_REQUEST_: Copy out all lines of the records in which the word "banana" appears.

Object correspondence data:

Content starts

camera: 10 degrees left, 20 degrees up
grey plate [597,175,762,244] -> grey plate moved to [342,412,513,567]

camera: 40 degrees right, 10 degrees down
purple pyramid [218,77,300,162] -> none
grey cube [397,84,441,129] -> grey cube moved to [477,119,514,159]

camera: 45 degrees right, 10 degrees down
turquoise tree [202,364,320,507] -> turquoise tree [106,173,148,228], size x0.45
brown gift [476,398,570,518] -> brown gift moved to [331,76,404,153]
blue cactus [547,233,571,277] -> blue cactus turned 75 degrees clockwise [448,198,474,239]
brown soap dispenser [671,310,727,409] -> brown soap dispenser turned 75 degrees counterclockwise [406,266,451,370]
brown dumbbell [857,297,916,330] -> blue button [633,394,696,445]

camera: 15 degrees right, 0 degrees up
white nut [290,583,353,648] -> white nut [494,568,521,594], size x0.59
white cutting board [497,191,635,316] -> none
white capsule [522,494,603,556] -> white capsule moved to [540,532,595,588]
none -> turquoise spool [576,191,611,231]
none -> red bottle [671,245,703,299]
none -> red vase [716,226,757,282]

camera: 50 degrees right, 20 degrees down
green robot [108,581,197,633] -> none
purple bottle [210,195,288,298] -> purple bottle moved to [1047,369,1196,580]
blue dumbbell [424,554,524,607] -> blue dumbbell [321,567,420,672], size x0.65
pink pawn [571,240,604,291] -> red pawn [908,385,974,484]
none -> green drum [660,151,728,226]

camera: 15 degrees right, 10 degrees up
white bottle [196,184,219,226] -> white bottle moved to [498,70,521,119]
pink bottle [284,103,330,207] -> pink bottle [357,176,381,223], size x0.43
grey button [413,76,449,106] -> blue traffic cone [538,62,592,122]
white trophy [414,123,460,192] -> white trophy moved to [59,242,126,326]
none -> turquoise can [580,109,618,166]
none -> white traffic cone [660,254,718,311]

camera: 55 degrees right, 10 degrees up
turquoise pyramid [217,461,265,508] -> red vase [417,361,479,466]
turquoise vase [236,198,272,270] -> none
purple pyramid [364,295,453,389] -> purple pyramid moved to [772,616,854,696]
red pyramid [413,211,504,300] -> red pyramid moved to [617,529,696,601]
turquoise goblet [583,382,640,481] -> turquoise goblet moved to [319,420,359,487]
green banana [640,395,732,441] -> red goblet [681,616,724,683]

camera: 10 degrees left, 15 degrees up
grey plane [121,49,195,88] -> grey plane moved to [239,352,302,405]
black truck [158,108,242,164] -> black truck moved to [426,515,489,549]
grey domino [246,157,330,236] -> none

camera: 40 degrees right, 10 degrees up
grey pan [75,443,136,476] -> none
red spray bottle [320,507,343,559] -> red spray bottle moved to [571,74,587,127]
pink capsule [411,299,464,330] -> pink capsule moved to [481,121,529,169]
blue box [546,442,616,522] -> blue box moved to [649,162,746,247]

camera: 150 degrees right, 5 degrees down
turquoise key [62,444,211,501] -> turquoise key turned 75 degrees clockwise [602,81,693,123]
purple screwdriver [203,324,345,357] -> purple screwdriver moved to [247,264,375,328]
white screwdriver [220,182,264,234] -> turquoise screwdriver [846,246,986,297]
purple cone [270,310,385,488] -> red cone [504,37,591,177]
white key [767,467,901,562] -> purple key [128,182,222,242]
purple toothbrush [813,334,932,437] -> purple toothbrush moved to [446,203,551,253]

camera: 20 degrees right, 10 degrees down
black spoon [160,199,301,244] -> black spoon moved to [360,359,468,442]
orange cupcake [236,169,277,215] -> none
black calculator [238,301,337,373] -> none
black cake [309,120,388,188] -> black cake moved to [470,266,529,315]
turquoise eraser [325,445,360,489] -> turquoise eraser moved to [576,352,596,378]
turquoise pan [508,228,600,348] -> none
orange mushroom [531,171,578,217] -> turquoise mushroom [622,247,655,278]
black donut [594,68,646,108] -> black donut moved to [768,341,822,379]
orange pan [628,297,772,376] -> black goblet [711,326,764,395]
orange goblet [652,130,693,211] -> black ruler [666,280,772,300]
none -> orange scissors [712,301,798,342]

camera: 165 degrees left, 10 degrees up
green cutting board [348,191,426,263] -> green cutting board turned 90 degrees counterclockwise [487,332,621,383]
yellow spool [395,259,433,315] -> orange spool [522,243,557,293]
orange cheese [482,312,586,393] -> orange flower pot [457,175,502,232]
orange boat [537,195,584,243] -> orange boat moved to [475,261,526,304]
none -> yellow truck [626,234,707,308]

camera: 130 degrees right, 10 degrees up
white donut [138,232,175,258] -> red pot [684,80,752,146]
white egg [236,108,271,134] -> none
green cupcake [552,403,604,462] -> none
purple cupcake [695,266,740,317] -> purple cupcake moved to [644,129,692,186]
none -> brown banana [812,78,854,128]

Content ends

_TASK OUTPUT_:
green banana [640,395,732,441] -> red goblet [681,616,724,683]
none -> brown banana [812,78,854,128]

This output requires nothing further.